**SUPPLIED INFORMATION**
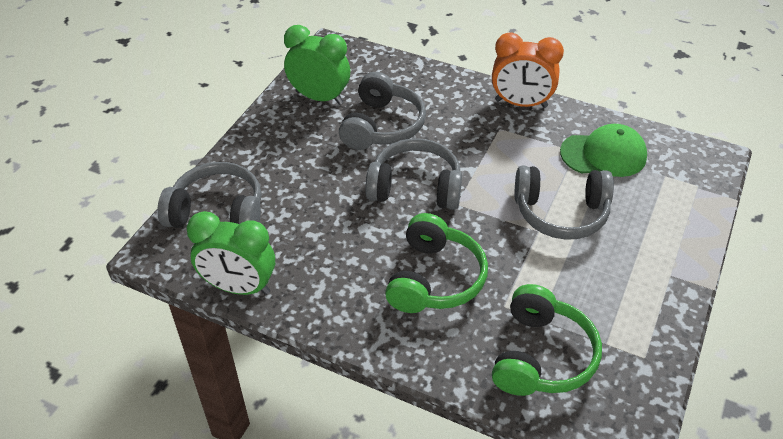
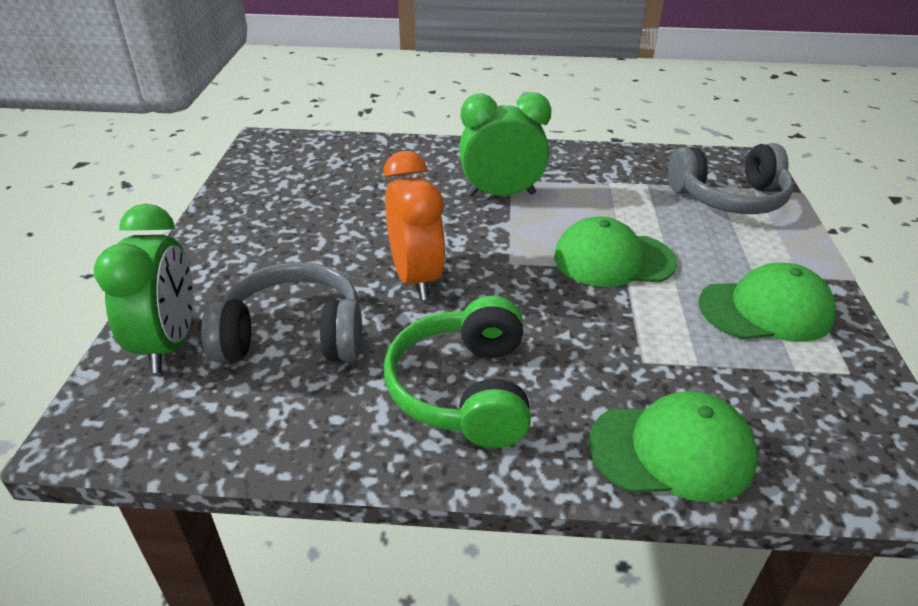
green cap: 1 -> 3
green headphones: 2 -> 1
grey headphones: 4 -> 2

**WORK TO BE COMPLETED**
Every line with the string "headphones" in the material should be returned.

**ANSWER BOX**
green headphones: 2 -> 1
grey headphones: 4 -> 2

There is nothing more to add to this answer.